RECORDED DATA —

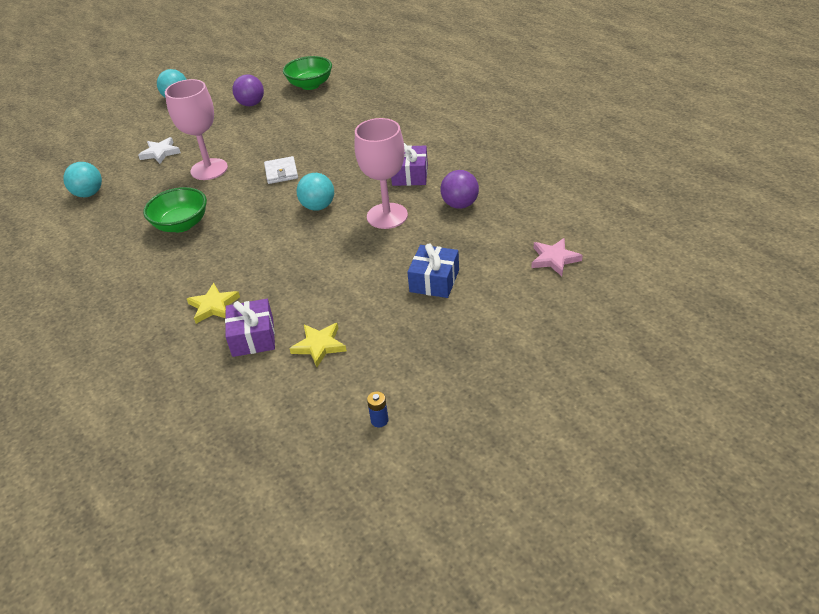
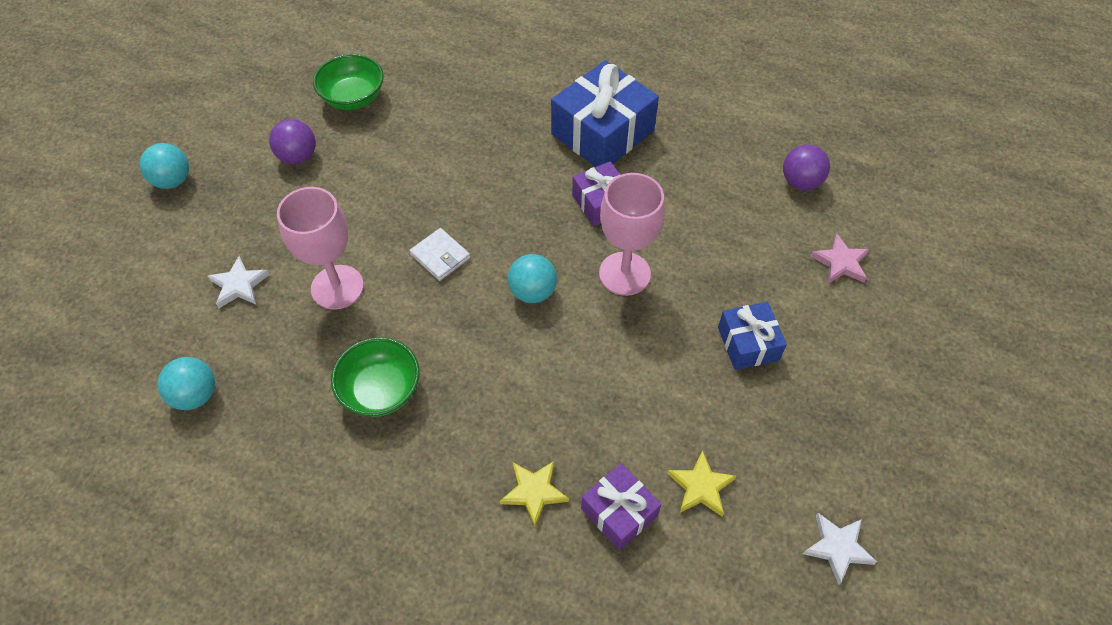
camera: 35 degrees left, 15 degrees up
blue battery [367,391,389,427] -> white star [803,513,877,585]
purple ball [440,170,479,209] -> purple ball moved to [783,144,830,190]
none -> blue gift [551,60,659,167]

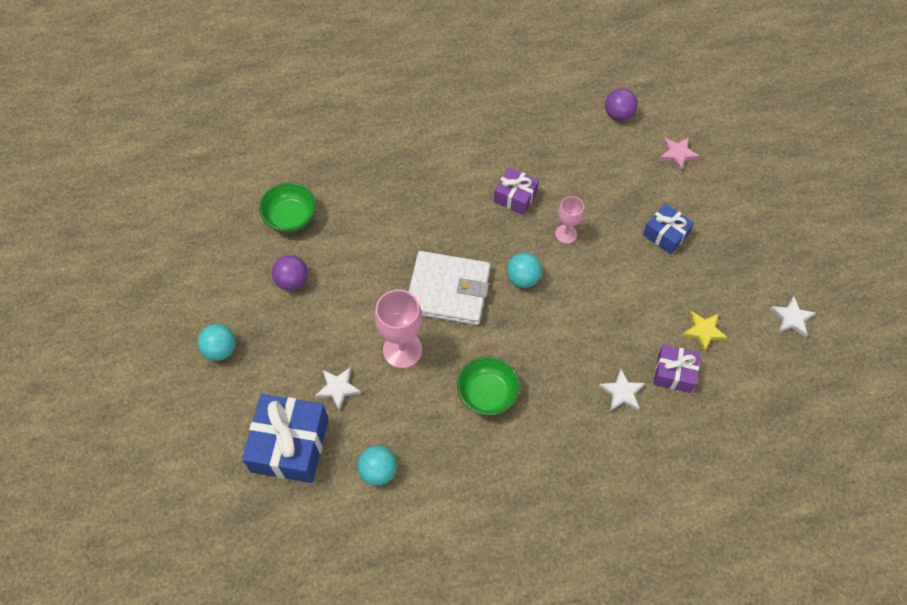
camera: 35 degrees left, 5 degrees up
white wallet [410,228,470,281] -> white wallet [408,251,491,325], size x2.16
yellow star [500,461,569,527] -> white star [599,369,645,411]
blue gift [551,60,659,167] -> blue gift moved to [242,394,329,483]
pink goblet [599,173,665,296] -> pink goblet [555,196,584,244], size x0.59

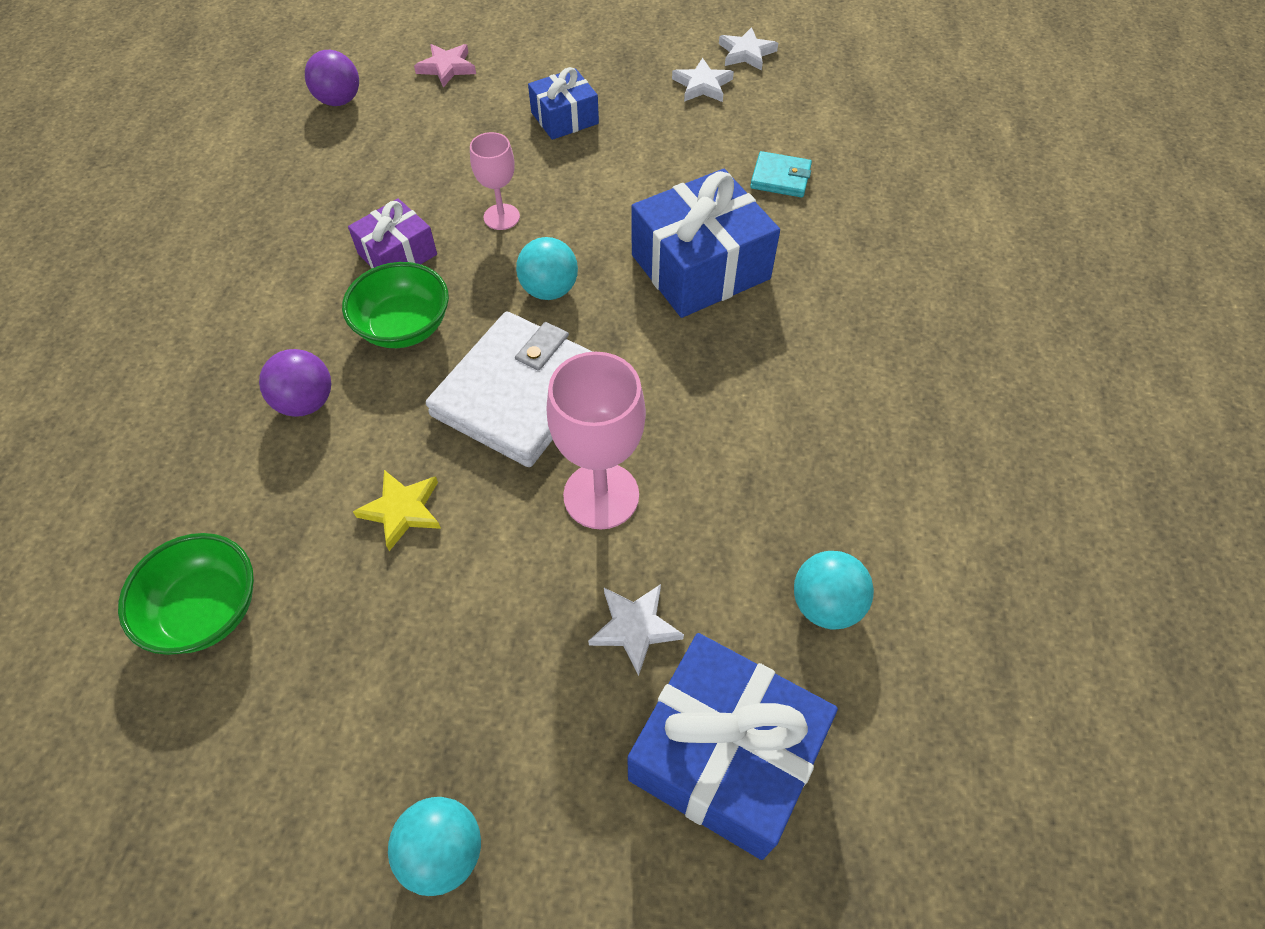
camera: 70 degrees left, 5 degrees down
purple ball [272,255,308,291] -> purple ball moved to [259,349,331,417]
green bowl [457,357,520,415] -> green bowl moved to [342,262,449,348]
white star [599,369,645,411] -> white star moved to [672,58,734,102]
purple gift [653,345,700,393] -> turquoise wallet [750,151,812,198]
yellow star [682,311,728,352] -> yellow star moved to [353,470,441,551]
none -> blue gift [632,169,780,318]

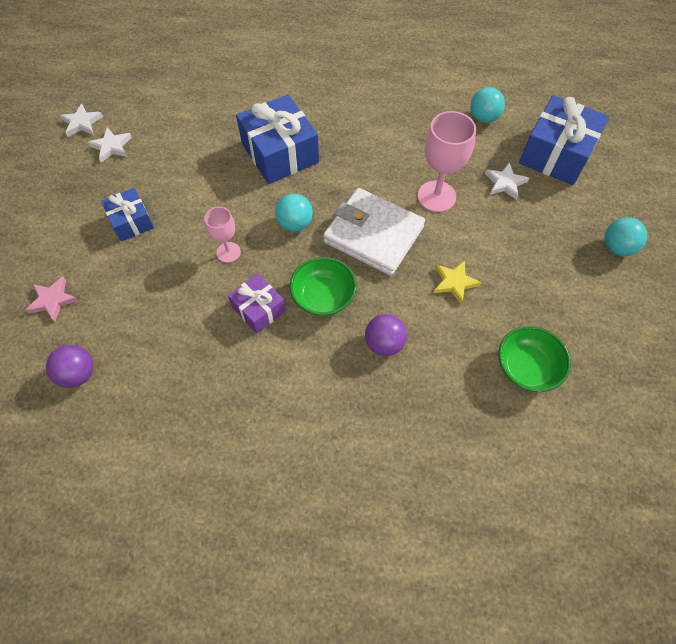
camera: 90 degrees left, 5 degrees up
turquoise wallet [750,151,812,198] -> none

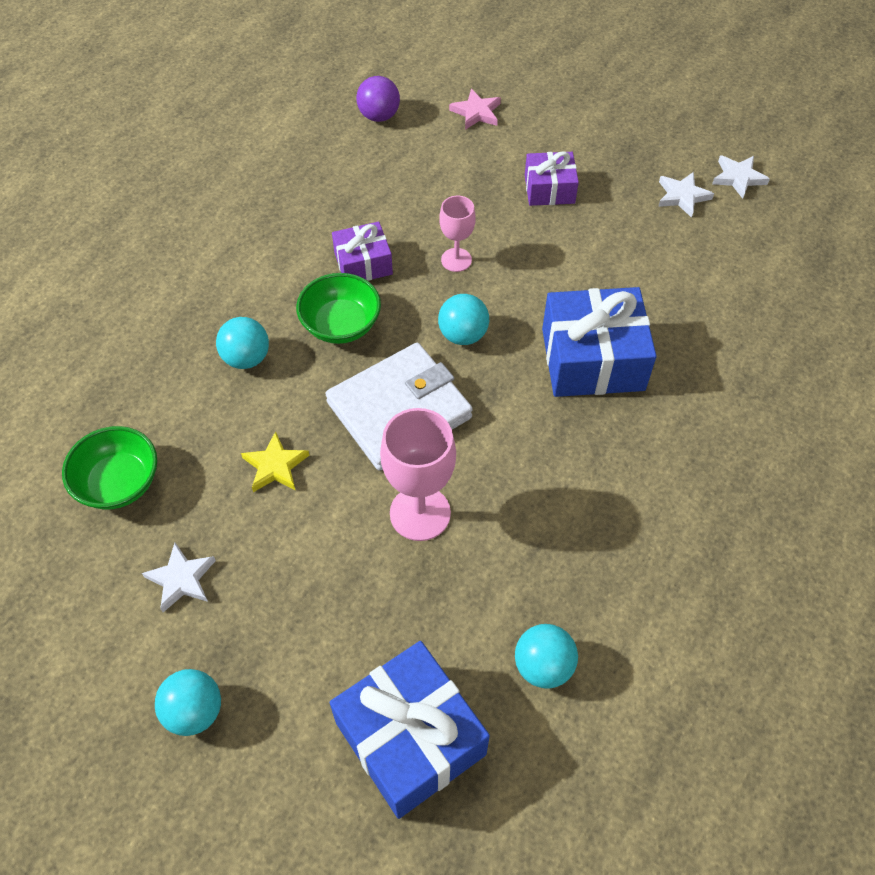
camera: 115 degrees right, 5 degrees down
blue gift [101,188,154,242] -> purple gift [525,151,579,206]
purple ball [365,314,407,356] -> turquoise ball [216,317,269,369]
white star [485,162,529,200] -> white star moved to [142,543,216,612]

==

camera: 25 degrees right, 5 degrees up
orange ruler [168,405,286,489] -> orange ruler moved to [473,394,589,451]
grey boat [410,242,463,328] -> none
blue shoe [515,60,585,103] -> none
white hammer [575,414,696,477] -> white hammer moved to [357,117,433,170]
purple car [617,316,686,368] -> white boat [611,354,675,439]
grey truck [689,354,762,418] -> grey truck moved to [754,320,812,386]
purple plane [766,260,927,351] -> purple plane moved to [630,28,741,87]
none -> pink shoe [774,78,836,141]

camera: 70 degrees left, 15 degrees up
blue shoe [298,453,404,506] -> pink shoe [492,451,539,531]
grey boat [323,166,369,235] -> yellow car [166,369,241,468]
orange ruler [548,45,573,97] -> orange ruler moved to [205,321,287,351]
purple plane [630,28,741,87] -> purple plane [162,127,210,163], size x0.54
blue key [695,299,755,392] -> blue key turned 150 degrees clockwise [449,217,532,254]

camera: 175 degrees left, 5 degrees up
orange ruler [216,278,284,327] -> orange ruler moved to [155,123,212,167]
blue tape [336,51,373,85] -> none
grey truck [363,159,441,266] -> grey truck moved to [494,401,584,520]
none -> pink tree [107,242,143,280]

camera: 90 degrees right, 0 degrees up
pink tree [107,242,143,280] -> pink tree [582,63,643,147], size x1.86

...

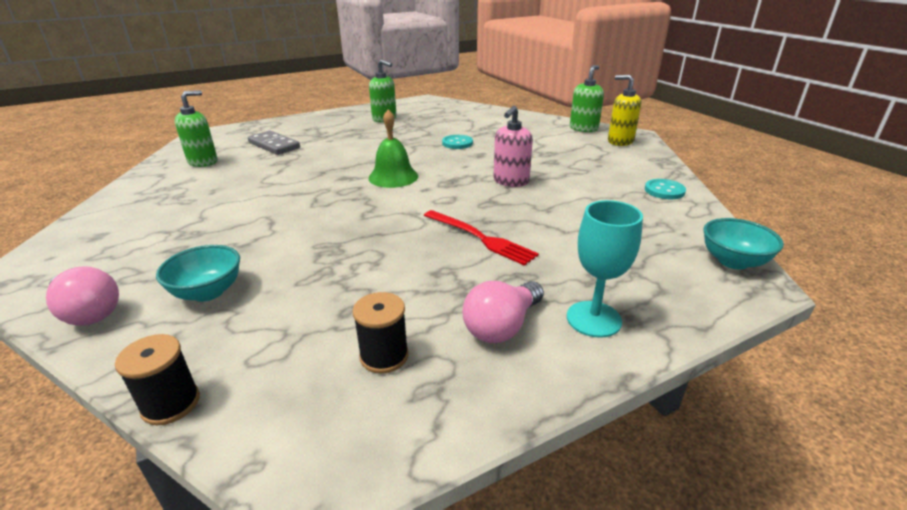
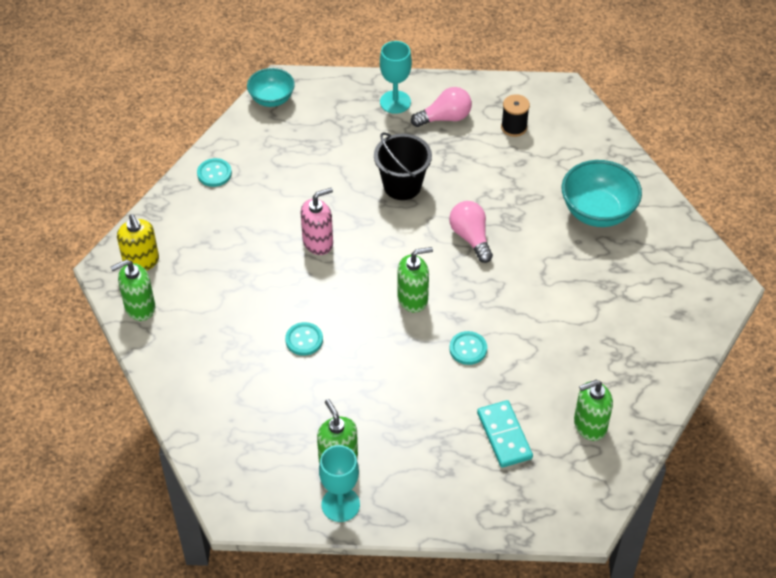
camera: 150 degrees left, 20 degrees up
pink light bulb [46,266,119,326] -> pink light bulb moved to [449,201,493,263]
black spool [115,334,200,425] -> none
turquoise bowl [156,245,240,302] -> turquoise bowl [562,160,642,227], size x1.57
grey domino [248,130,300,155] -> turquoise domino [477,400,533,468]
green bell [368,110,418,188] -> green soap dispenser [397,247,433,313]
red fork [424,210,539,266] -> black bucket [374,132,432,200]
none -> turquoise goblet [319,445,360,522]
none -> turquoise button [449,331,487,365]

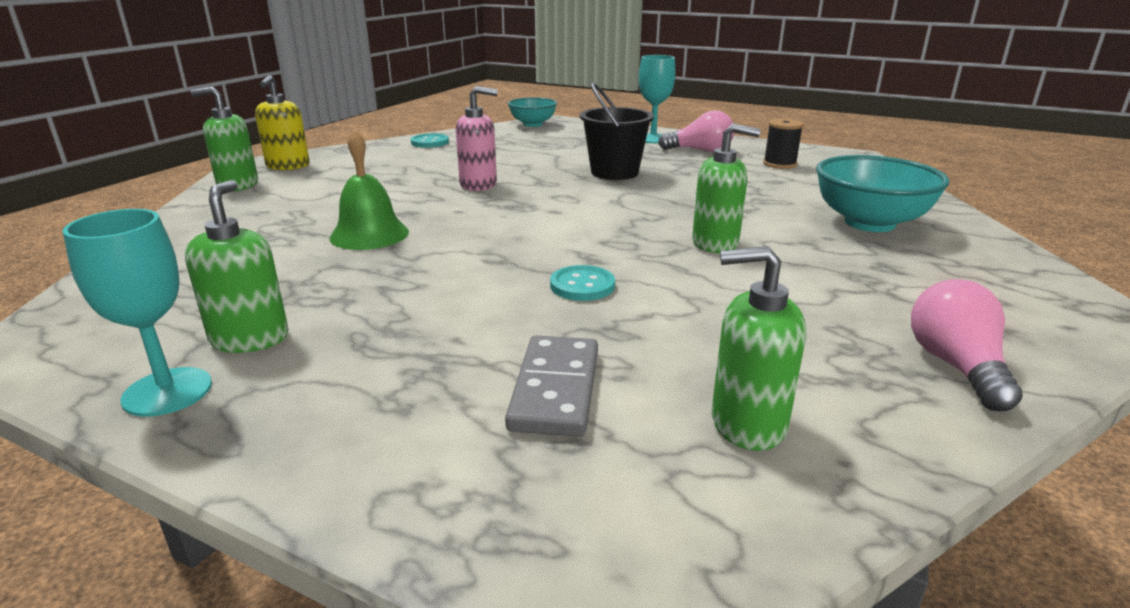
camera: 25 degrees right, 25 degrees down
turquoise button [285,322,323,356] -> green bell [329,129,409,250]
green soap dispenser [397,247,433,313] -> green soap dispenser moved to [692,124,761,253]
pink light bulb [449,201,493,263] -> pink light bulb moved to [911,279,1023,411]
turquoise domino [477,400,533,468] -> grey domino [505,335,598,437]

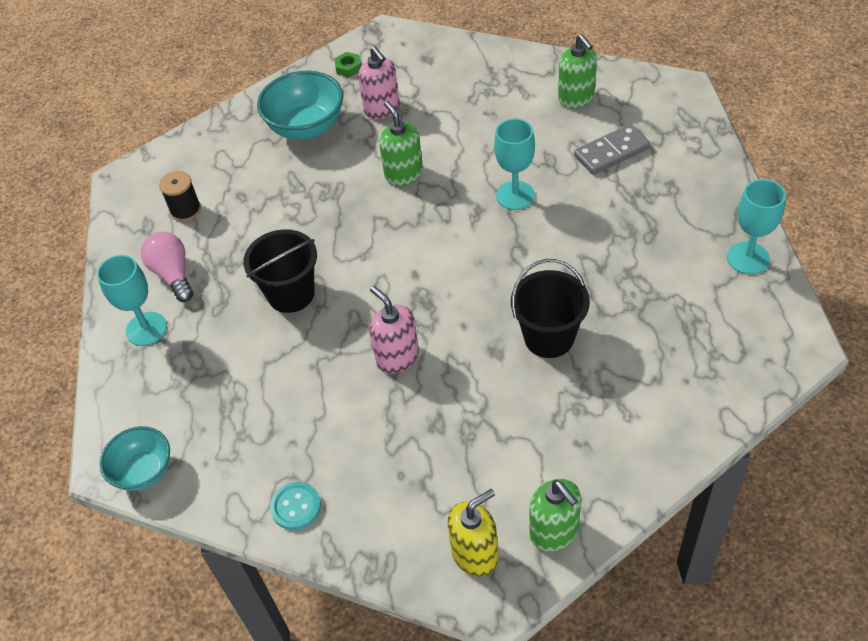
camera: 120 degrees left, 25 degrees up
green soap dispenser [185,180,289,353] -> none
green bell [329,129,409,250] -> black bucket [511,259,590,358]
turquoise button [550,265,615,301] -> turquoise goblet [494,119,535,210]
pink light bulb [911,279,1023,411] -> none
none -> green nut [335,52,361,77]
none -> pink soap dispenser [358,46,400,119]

WHAT THE TASK ASKS —
If a line of the entries holds the word "orange", copy it out.

ANSWER —
orange ruler [168,405,286,489] -> orange ruler moved to [473,394,589,451]
orange ruler [548,45,573,97] -> orange ruler moved to [205,321,287,351]
orange ruler [216,278,284,327] -> orange ruler moved to [155,123,212,167]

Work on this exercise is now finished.